Source data:
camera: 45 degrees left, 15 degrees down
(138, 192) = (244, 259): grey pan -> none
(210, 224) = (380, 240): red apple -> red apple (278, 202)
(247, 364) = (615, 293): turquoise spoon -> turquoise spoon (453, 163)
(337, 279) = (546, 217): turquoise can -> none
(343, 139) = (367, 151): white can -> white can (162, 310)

What is being asked:
Type the records again in full, matching them exactly.

Answer for the task:
camera: 45 degrees left, 15 degrees down
(138, 192) = (244, 259): grey pan -> none
(210, 224) = (380, 240): red apple -> red apple (278, 202)
(247, 364) = (615, 293): turquoise spoon -> turquoise spoon (453, 163)
(337, 279) = (546, 217): turquoise can -> none
(343, 139) = (367, 151): white can -> white can (162, 310)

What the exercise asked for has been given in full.